(MATERIAL FOR THE TASK)
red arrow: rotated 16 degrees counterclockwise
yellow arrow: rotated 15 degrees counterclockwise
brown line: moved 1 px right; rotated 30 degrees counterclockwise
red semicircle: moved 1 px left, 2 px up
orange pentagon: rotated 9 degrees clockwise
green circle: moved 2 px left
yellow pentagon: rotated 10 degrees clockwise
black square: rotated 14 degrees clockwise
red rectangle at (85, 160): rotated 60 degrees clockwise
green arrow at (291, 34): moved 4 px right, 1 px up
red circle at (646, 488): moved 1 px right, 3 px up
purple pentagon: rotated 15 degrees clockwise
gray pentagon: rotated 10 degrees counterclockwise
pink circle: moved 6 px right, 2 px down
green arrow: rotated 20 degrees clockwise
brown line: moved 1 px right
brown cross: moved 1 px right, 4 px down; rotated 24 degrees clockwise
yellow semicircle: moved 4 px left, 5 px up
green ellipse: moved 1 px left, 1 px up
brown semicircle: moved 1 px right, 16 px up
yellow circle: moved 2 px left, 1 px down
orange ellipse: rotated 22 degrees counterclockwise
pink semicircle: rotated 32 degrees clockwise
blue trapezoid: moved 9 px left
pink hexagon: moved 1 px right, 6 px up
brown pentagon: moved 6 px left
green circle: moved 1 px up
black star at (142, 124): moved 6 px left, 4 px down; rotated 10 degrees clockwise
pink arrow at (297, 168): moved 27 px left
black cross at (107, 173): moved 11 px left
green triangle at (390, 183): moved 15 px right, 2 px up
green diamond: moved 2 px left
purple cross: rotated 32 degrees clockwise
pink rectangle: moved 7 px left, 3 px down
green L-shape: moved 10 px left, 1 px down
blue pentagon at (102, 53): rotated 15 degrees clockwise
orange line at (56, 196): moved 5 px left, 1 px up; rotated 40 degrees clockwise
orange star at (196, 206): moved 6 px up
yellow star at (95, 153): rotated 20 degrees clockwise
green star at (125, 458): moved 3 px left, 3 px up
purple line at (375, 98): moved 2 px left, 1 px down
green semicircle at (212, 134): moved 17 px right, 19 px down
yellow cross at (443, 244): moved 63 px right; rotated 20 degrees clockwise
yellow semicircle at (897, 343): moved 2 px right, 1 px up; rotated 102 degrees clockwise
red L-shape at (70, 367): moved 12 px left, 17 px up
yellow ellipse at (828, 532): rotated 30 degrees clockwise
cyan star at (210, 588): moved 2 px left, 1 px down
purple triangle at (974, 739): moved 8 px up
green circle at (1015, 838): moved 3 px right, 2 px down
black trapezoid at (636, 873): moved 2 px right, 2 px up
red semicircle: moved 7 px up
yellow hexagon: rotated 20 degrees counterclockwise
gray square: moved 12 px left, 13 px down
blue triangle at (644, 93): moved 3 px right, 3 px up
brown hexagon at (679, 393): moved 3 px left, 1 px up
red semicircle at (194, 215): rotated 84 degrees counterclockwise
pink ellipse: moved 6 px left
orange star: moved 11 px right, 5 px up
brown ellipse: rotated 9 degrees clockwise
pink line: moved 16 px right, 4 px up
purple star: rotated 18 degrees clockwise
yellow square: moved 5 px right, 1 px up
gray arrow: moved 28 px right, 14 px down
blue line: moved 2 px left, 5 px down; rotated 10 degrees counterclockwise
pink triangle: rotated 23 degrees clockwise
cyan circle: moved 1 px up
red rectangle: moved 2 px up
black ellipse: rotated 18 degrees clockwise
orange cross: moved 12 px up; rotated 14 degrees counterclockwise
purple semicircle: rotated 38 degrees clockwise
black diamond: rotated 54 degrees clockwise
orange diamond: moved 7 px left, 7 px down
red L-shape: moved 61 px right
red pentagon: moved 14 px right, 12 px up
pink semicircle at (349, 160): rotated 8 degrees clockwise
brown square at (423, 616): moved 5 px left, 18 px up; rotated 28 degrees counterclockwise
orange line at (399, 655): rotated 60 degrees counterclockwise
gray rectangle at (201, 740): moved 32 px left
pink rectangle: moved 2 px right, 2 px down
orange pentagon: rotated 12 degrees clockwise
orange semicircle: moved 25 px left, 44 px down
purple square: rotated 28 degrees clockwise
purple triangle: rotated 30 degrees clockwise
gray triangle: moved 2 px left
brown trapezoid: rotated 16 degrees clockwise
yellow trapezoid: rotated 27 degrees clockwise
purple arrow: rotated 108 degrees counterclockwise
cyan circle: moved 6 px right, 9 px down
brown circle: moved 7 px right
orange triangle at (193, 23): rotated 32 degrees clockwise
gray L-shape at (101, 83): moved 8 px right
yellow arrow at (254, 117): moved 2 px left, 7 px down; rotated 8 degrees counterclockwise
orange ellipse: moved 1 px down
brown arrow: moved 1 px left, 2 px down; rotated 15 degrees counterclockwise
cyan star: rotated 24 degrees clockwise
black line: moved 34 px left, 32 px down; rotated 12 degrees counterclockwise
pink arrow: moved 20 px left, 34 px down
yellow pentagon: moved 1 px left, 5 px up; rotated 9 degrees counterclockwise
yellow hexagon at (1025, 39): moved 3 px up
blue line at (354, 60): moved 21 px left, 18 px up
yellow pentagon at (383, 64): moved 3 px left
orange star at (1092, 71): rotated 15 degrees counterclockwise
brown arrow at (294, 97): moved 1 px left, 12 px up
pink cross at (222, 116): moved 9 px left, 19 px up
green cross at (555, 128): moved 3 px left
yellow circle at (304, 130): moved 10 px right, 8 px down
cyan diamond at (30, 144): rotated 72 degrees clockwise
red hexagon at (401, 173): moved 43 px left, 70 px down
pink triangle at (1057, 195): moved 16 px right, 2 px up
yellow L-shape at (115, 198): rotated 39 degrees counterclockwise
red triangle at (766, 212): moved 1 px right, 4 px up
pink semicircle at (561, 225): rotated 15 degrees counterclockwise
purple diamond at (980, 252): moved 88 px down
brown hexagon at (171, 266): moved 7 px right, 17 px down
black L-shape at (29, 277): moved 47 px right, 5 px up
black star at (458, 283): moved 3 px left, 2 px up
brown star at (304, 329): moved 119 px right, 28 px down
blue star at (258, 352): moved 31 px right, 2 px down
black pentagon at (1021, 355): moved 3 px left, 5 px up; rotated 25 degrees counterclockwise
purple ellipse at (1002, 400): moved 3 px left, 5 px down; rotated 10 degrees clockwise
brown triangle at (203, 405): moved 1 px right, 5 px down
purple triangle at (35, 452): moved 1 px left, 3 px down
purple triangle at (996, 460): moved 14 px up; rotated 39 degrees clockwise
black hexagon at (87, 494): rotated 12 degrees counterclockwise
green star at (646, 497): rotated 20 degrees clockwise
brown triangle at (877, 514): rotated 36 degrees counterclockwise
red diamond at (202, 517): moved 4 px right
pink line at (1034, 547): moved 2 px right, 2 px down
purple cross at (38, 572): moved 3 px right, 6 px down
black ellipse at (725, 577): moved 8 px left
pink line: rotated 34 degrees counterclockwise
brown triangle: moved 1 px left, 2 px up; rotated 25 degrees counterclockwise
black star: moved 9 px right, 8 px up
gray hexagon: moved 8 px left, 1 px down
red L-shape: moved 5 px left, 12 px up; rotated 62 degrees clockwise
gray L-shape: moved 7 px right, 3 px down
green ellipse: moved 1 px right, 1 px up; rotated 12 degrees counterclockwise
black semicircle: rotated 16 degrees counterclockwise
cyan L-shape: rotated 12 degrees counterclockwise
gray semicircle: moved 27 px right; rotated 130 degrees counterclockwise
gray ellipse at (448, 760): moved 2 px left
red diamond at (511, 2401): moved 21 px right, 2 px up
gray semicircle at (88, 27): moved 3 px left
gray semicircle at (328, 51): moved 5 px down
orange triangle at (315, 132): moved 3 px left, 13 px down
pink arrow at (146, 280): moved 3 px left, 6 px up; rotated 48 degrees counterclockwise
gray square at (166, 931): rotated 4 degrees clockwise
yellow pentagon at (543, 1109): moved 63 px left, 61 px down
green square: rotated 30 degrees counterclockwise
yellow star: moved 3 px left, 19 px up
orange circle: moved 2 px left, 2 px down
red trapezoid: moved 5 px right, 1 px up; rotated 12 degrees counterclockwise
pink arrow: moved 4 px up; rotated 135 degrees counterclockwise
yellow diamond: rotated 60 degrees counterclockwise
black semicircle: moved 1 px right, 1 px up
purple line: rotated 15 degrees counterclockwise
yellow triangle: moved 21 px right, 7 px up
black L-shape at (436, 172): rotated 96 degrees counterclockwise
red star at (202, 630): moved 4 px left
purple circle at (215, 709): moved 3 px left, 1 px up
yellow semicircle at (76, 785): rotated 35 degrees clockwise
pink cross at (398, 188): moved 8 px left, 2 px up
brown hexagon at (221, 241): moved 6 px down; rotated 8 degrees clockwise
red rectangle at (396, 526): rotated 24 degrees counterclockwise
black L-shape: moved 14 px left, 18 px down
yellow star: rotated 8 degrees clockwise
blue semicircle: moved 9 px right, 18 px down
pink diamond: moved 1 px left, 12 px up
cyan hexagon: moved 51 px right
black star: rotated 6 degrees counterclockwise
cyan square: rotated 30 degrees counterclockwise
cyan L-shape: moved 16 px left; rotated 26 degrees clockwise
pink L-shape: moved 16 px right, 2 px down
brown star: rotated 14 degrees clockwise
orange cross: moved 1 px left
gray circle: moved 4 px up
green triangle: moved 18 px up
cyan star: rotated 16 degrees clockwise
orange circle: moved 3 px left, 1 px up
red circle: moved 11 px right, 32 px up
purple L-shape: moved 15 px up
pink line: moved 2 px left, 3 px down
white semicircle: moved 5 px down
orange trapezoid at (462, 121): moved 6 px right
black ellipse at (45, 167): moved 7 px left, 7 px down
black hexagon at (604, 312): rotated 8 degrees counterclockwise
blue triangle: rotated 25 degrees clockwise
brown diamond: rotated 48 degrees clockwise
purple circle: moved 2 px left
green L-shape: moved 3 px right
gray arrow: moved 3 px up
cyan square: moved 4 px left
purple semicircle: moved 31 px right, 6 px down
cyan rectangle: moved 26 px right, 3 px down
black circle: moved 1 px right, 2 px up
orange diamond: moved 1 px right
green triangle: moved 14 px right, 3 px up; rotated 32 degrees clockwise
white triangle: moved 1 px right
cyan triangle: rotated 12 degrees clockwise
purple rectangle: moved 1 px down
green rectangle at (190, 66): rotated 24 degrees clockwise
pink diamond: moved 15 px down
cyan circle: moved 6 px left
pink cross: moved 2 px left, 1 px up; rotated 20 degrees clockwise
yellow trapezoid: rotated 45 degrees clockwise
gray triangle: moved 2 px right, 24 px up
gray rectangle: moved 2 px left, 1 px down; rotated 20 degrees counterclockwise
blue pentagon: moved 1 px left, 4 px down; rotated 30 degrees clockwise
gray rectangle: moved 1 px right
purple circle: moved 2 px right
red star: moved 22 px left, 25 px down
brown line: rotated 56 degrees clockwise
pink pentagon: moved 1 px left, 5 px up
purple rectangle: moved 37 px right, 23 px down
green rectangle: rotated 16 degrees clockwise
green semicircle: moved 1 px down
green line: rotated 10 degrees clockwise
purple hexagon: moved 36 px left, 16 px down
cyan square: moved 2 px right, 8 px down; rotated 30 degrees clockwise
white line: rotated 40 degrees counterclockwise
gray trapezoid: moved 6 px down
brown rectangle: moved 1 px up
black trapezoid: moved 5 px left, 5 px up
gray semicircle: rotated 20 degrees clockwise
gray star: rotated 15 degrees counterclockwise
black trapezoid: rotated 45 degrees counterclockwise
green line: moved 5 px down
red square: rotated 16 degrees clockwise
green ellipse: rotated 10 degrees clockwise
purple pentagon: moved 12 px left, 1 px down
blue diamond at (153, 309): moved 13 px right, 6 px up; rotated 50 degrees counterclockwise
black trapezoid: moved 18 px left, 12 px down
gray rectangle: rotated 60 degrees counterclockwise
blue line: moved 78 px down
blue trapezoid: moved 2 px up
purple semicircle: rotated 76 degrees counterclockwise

(TASK STATEMENT) Could you output the entries from the very first line through the line holding "black cross at (107, 173): moved 11 px left", inclusive, as a JSON list of strings with one string per line and blank lines omitted?

(WRITTEN RESPONSE)
[
  "red arrow: rotated 16 degrees counterclockwise",
  "yellow arrow: rotated 15 degrees counterclockwise",
  "brown line: moved 1 px right; rotated 30 degrees counterclockwise",
  "red semicircle: moved 1 px left, 2 px up",
  "orange pentagon: rotated 9 degrees clockwise",
  "green circle: moved 2 px left",
  "yellow pentagon: rotated 10 degrees clockwise",
  "black square: rotated 14 degrees clockwise",
  "red rectangle at (85, 160): rotated 60 degrees clockwise",
  "green arrow at (291, 34): moved 4 px right, 1 px up",
  "red circle at (646, 488): moved 1 px right, 3 px up",
  "purple pentagon: rotated 15 degrees clockwise",
  "gray pentagon: rotated 10 degrees counterclockwise",
  "pink circle: moved 6 px right, 2 px down",
  "green arrow: rotated 20 degrees clockwise",
  "brown line: moved 1 px right",
  "brown cross: moved 1 px right, 4 px down; rotated 24 degrees clockwise",
  "yellow semicircle: moved 4 px left, 5 px up",
  "green ellipse: moved 1 px left, 1 px up",
  "brown semicircle: moved 1 px right, 16 px up",
  "yellow circle: moved 2 px left, 1 px down",
  "orange ellipse: rotated 22 degrees counterclockwise",
  "pink semicircle: rotated 32 degrees clockwise",
  "blue trapezoid: moved 9 px left",
  "pink hexagon: moved 1 px right, 6 px up",
  "brown pentagon: moved 6 px left",
  "green circle: moved 1 px up",
  "black star at (142, 124): moved 6 px left, 4 px down; rotated 10 degrees clockwise",
  "pink arrow at (297, 168): moved 27 px left",
  "black cross at (107, 173): moved 11 px left"
]